▶ **TASK ITEM**
The count of lines below that include the string "none" is the whole answer.

▶ **STUDY MATERIAL**
━━━━━━━━━━━━━━━━

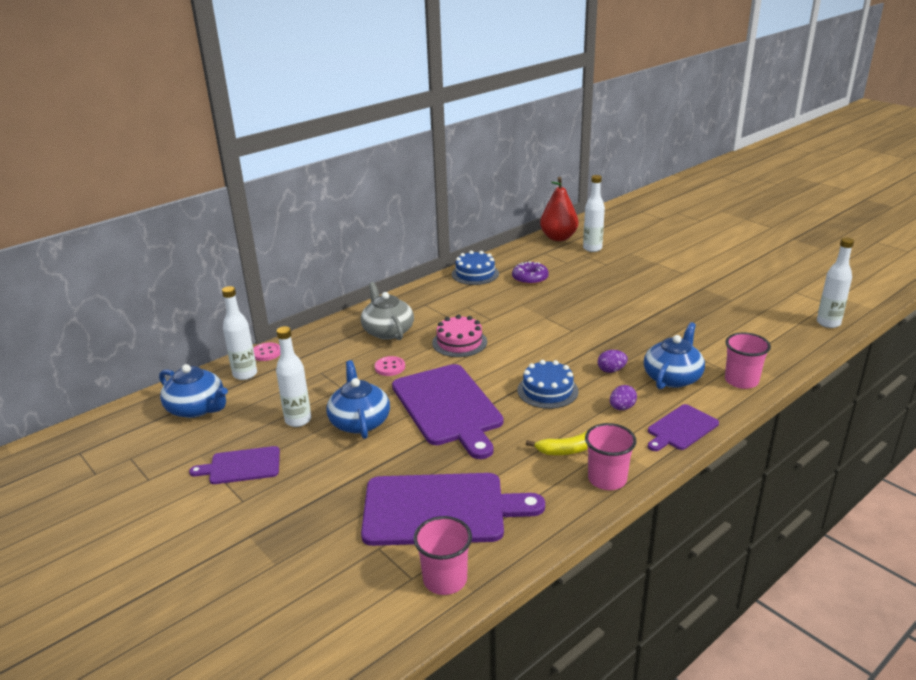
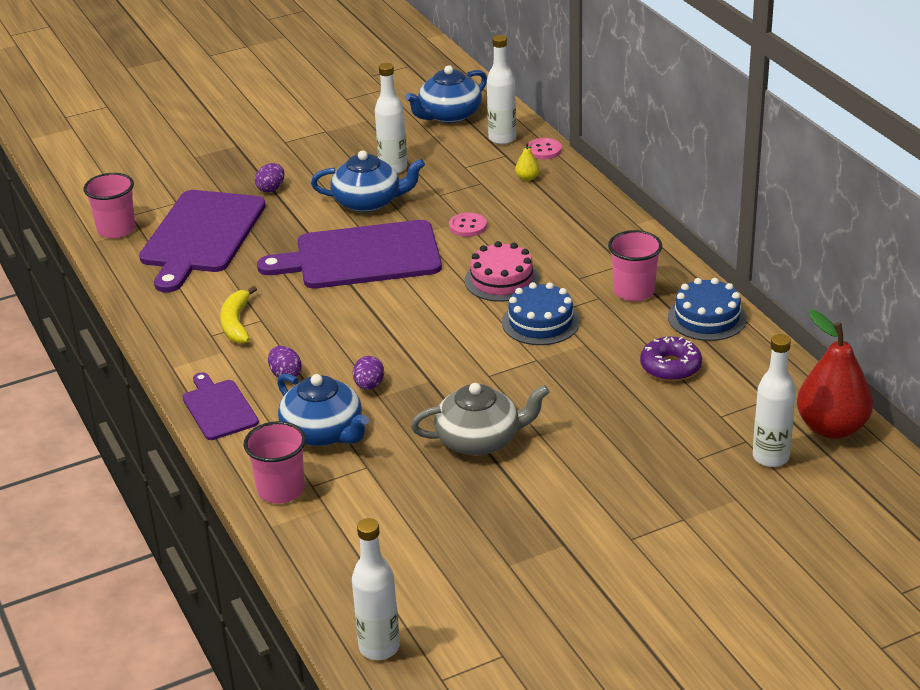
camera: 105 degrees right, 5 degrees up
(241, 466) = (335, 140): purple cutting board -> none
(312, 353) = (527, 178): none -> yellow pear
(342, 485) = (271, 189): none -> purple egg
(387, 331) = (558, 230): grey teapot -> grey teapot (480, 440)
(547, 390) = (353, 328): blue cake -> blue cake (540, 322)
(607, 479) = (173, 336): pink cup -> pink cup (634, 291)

━━━━━━━━━━━━━━━━

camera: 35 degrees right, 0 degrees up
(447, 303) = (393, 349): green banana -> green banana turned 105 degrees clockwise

━━━━━━━━━━━━━━━━

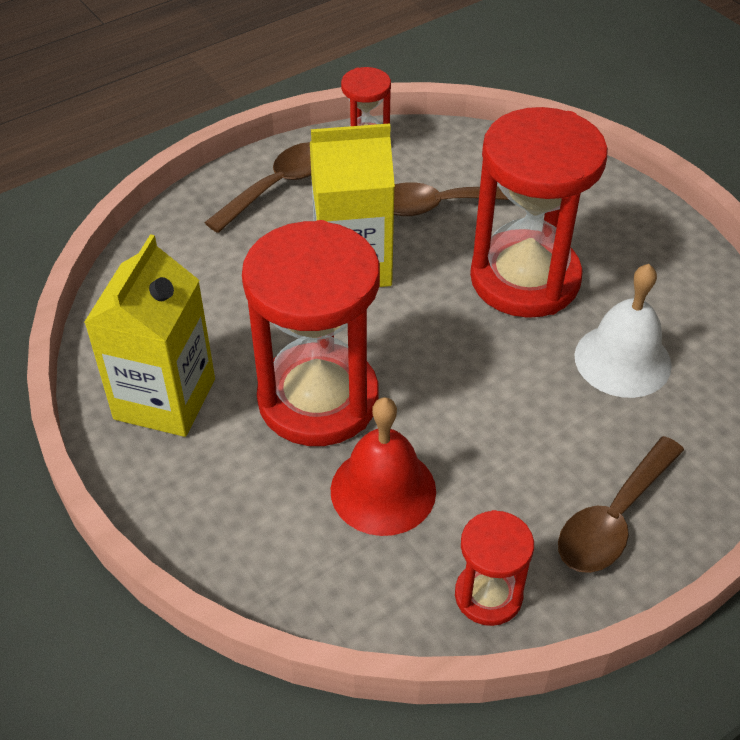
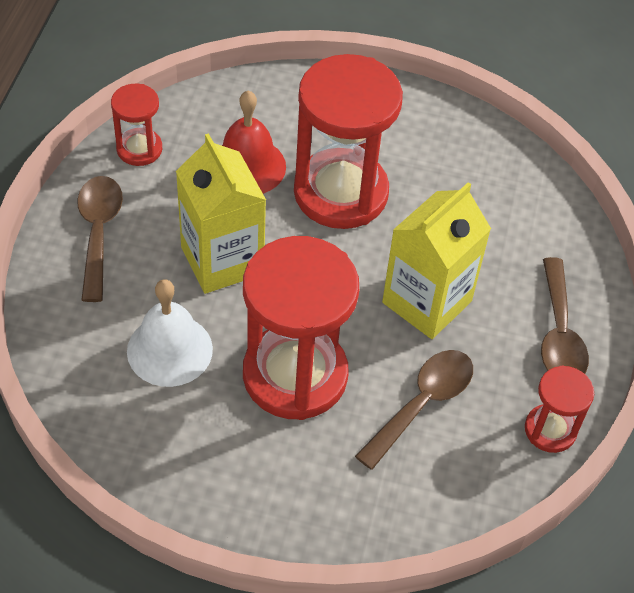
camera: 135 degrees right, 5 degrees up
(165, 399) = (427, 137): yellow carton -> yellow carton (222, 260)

━━━━━━━━━━━━━━━━

▶ **SOLVED EXERCISE**
3